--- THE DATA ---
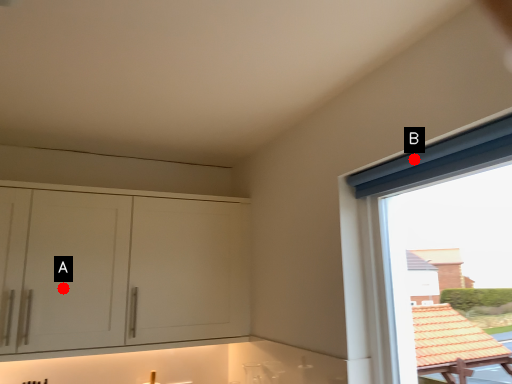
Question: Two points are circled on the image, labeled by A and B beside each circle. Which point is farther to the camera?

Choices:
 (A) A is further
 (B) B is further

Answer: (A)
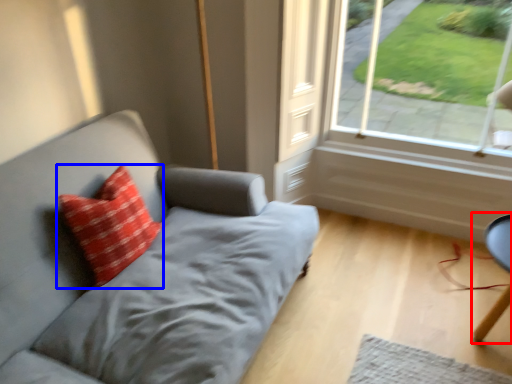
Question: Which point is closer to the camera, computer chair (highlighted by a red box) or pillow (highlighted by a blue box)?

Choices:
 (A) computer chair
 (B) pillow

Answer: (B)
---
--- THE DATA ---
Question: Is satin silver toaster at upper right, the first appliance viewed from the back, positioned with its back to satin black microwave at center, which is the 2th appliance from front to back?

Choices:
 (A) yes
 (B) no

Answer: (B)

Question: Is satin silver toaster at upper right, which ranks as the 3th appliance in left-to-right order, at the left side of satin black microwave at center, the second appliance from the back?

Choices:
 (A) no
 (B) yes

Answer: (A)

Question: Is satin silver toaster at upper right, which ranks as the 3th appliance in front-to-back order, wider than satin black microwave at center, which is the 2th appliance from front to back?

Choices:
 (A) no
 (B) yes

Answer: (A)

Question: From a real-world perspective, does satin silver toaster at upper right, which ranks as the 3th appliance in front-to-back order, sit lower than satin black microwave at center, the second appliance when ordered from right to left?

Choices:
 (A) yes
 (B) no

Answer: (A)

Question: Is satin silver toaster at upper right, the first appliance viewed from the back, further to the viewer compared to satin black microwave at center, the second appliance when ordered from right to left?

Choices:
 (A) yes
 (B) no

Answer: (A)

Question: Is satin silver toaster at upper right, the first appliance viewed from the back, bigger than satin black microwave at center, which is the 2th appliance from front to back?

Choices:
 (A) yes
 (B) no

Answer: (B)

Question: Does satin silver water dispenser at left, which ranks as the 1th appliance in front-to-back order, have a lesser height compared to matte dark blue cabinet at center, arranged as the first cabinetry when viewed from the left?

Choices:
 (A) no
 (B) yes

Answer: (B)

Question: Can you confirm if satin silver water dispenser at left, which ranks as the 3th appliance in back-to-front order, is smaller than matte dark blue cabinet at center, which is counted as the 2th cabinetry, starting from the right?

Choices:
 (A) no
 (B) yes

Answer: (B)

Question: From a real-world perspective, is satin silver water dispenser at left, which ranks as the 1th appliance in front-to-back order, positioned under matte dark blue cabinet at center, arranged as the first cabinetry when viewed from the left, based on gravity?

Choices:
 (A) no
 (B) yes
---
▶ **SET EXERCISE**:
Collect every line from the records above that contains the word "camera", matching its case exactly.

▶ **CORRECT OUTPUT**:
Question: Two points are circled on the image, labeled by A and B beside each circle. Which point is farther to the camera?
Question: Which point is closer to the camera, computer chair (highlighted by a red box) or pillow (highlighted by a blue box)?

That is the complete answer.